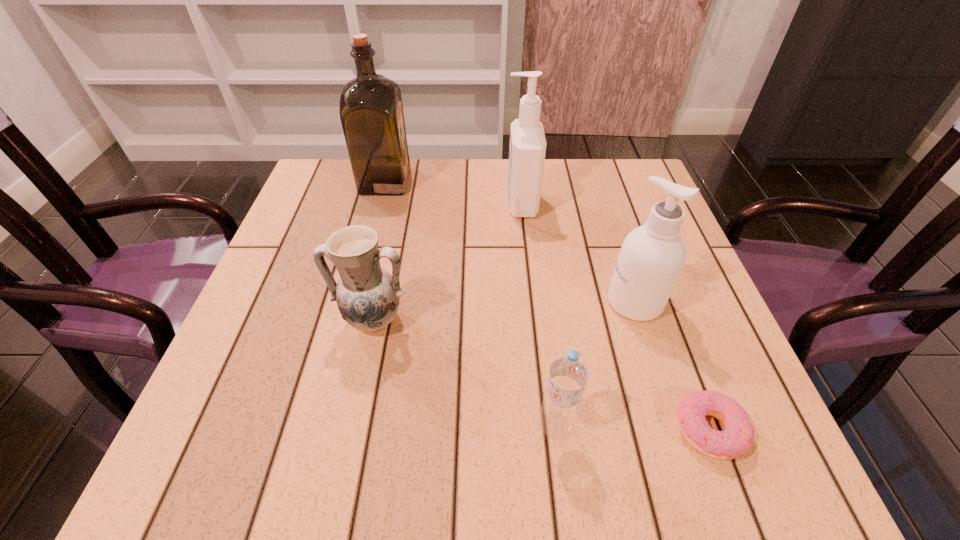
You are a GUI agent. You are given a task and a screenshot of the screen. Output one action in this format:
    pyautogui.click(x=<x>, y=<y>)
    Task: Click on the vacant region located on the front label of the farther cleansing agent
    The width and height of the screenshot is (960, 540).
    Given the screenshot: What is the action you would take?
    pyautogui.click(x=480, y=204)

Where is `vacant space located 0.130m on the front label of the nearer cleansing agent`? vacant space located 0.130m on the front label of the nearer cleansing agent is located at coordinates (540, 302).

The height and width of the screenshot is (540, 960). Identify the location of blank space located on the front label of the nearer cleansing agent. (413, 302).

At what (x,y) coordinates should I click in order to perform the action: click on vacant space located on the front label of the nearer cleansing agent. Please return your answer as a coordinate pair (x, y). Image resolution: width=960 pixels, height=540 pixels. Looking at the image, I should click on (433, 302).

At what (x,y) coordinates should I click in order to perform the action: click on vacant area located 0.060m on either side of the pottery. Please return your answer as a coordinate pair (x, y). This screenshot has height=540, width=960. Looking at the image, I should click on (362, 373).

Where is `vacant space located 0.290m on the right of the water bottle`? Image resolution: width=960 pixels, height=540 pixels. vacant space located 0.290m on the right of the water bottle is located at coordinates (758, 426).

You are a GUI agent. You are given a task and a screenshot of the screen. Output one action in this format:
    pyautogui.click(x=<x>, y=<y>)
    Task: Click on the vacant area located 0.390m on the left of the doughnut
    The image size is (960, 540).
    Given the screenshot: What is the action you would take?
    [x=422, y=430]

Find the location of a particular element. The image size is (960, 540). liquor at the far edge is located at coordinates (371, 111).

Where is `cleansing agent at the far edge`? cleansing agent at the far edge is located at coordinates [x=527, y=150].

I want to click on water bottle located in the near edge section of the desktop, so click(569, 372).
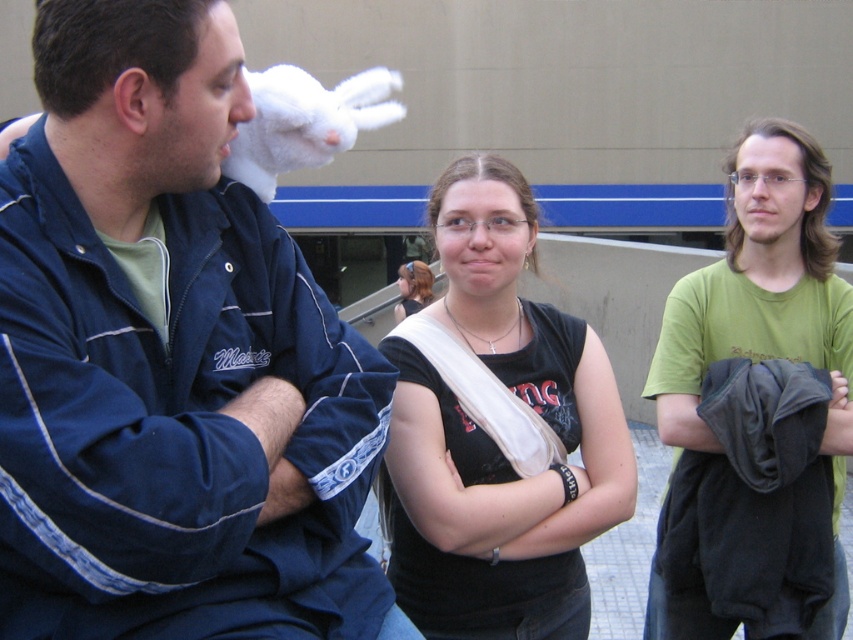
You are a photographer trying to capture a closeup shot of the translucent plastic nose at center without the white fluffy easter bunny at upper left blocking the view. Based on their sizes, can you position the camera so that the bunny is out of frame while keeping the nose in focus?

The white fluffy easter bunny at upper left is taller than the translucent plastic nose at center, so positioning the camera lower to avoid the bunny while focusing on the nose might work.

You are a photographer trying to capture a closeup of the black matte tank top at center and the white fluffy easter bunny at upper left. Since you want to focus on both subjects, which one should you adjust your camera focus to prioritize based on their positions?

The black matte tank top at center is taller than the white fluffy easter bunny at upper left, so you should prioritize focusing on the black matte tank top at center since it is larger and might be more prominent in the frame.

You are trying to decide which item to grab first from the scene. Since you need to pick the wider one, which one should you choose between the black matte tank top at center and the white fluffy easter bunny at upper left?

========================================

Can you reproduce every one of the records above word for word, leaving the pictures out?

▸ Written response:
You are a GUI agent. You are given a task and a screenshot of the screen. Output one action in this format:
    pyautogui.click(x=<x>, y=<y>)
    Task: Click on the vacant region located on the front label of the farther cleansing agent
    The width and height of the screenshot is (960, 540).
    Given the screenshot: What is the action you would take?
    pyautogui.click(x=480, y=204)

Where is `vacant space located 0.130m on the front label of the nearer cleansing agent`? vacant space located 0.130m on the front label of the nearer cleansing agent is located at coordinates (540, 302).

The height and width of the screenshot is (540, 960). Identify the location of blank space located on the front label of the nearer cleansing agent. (413, 302).

At what (x,y) coordinates should I click in order to perform the action: click on vacant space located on the front label of the nearer cleansing agent. Please return your answer as a coordinate pair (x, y). Image resolution: width=960 pixels, height=540 pixels. Looking at the image, I should click on (433, 302).

At what (x,y) coordinates should I click in order to perform the action: click on vacant area located 0.060m on either side of the pottery. Please return your answer as a coordinate pair (x, y). This screenshot has height=540, width=960. Looking at the image, I should click on (362, 373).

Where is `vacant space located 0.290m on the right of the water bottle`? Image resolution: width=960 pixels, height=540 pixels. vacant space located 0.290m on the right of the water bottle is located at coordinates (758, 426).

You are a GUI agent. You are given a task and a screenshot of the screen. Output one action in this format:
    pyautogui.click(x=<x>, y=<y>)
    Task: Click on the vacant area located 0.390m on the left of the doughnut
    The image size is (960, 540).
    Given the screenshot: What is the action you would take?
    [x=422, y=430]

Find the location of a particular element. The image size is (960, 540). liquor at the far edge is located at coordinates (371, 111).

Where is `cleansing agent at the far edge`? cleansing agent at the far edge is located at coordinates [x=527, y=150].

I want to click on water bottle located in the near edge section of the desktop, so click(569, 372).
You are a photographer trying to capture a closeup shot of the translucent plastic nose at center without the white fluffy easter bunny at upper left blocking the view. Based on their sizes, can you position the camera so that the bunny is out of frame while keeping the nose in focus?

The white fluffy easter bunny at upper left is taller than the translucent plastic nose at center, so positioning the camera lower to avoid the bunny while focusing on the nose might work.

You are a photographer trying to capture a closeup of the black matte tank top at center and the white fluffy easter bunny at upper left. Since you want to focus on both subjects, which one should you adjust your camera focus to prioritize based on their positions?

The black matte tank top at center is taller than the white fluffy easter bunny at upper left, so you should prioritize focusing on the black matte tank top at center since it is larger and might be more prominent in the frame.

You are trying to decide which item to grab first from the scene. Since you need to pick the wider one, which one should you choose between the black matte tank top at center and the white fluffy easter bunny at upper left?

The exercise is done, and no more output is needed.